Recorded data:
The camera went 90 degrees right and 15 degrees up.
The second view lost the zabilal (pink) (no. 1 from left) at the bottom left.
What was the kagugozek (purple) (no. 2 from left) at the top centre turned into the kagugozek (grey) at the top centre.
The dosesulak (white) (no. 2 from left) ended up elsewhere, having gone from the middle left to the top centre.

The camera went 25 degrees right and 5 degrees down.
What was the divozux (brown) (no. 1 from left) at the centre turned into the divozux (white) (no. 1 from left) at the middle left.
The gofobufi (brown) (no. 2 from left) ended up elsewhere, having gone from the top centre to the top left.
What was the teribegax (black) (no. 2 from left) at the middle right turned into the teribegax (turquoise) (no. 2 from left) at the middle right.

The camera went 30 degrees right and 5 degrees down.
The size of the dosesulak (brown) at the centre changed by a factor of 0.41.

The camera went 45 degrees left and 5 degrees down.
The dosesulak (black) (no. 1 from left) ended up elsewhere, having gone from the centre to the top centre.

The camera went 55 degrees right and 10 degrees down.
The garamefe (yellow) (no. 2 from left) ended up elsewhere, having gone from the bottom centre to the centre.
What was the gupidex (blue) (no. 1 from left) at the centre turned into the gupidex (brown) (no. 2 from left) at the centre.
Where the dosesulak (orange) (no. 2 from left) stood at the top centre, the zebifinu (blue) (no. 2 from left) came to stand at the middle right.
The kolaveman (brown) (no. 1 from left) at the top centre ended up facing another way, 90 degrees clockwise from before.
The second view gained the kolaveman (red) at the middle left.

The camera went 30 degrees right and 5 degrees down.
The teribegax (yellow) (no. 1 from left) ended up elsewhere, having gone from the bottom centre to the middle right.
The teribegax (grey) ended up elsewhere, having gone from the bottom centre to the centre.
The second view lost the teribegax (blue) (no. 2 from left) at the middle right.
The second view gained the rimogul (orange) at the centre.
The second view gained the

**Work request:**
Would you set down all of the entries again, word for word?

**Expected answer:**
The camera went 90 degrees right and 15 degrees up.
The second view lost the zabilal (pink) (no. 1 from left) at the bottom left.
What was the kagugozek (purple) (no. 2 from left) at the top centre turned into the kagugozek (grey) at the top centre.
The dosesulak (white) (no. 2 from left) ended up elsewhere, having gone from the middle left to the top centre.

The camera went 25 degrees right and 5 degrees down.
What was the divozux (brown) (no. 1 from left) at the centre turned into the divozux (white) (no. 1 from left) at the middle left.
The gofobufi (brown) (no. 2 from left) ended up elsewhere, having gone from the top centre to the top left.
What was the teribegax (black) (no. 2 from left) at the middle right turned into the teribegax (turquoise) (no. 2 from left) at the middle right.

The camera went 30 degrees right and 5 degrees down.
The size of the dosesulak (brown) at the centre changed by a factor of 0.41.

The camera went 45 degrees left and 5 degrees down.
The dosesulak (black) (no. 1 from left) ended up elsewhere, having gone from the centre to the top centre.

The camera went 55 degrees right and 10 degrees down.
The garamefe (yellow) (no. 2 from left) ended up elsewhere, having gone from the bottom centre to the centre.
What was the gupidex (blue) (no. 1 from left) at the centre turned into the gupidex (brown) (no. 2 from left) at the centre.
Where the dosesulak (orange) (no. 2 from left) stood at the top centre, the zebifinu (blue) (no. 2 from left) came to stand at the middle right.
The kolaveman (brown) (no. 1 from left) at the top centre ended up facing another way, 90 degrees clockwise from before.
The second view gained the kolaveman (red) at the middle left.

The camera went 30 degrees right and 5 degrees down.
The teribegax (yellow) (no. 1 from left) ended up elsewhere, having gone from the bottom centre to the middle right.
The teribegax (grey) ended up elsewhere, having gone from the bottom centre to the centre.
The second view lost the teribegax (blue) (no. 2 from left) at the middle right.
The second view gained the rimogul (orange) at the centre.
The second view gained the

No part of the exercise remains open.